_Task details_
Copy out each line below that has the word "none" in it.

* * *

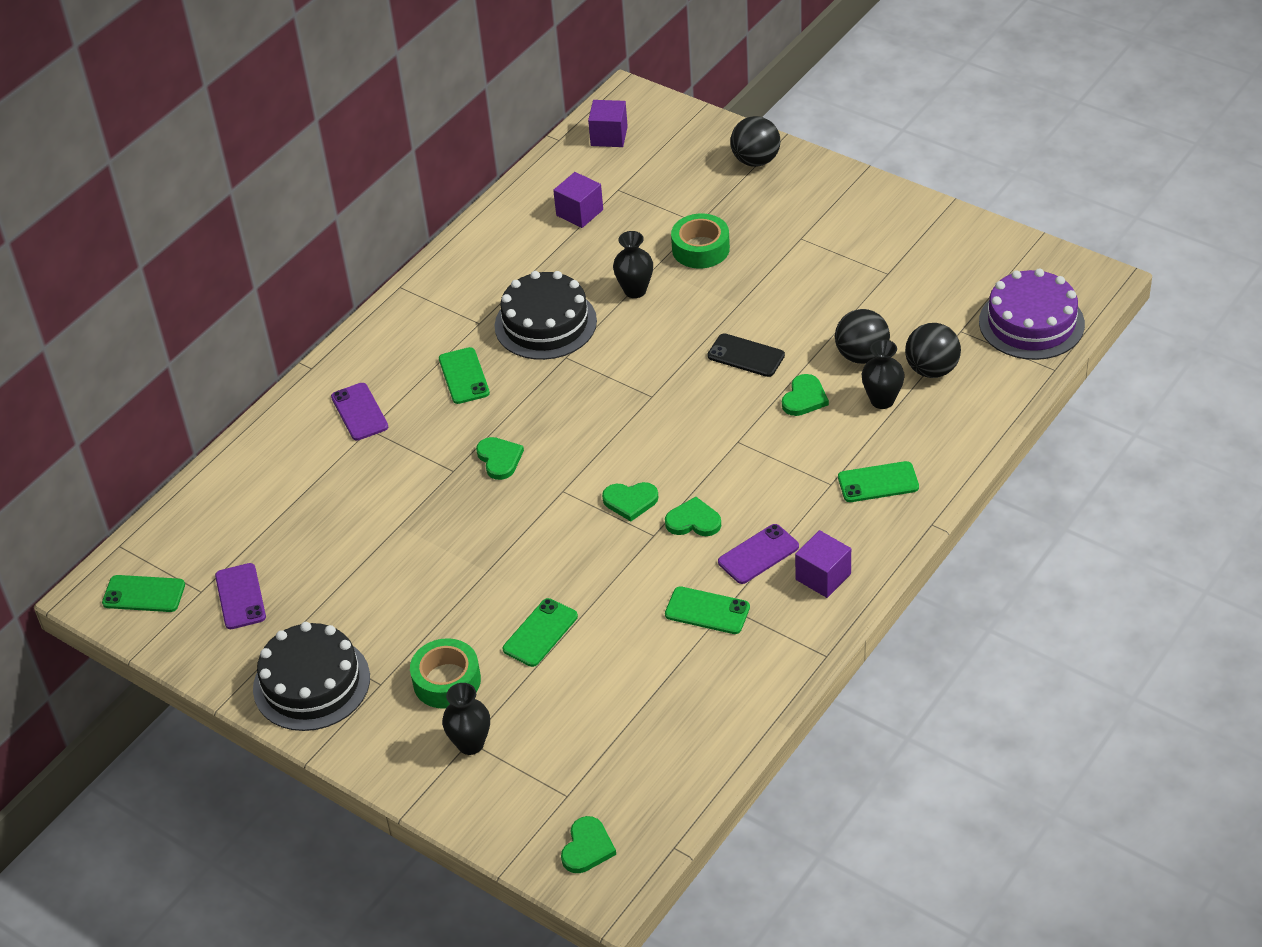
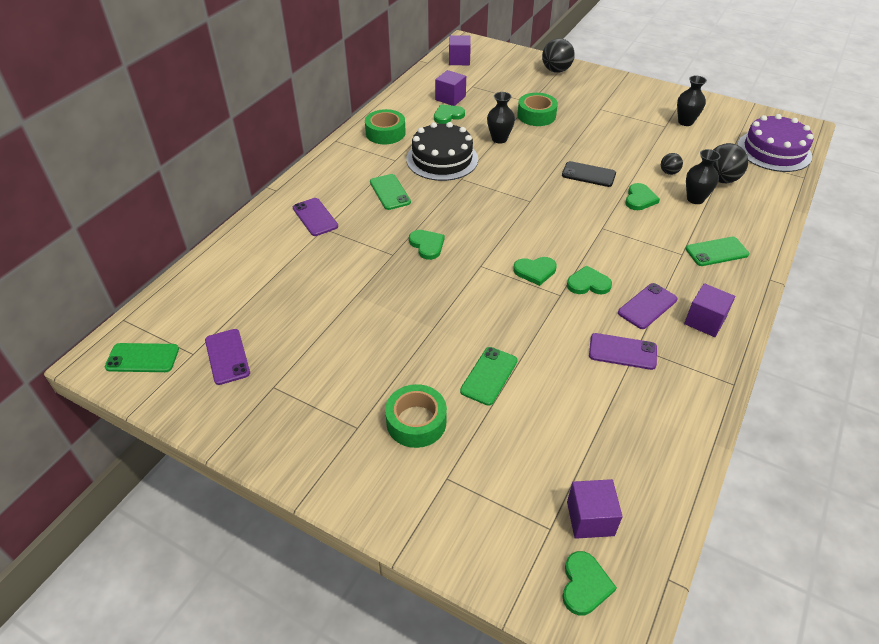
camera: 10 degrees left, 0 degrees up
(311, 683) = (294, 430): black cake -> none
(470, 744) = (448, 481): black vase -> black vase (685, 122)
(473, 275) = (385, 133): none -> green tape
(569, 246) = (448, 115): none -> green heart
(611, 788) = (590, 518): none -> purple cube
(707, 611) = (622, 351): green phone -> purple phone
(862, 356) = (669, 172): black ball -> black ball, size x0.55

* * *

_Response area_
(311, 683) = (294, 430): black cake -> none
(473, 275) = (385, 133): none -> green tape
(569, 246) = (448, 115): none -> green heart
(611, 788) = (590, 518): none -> purple cube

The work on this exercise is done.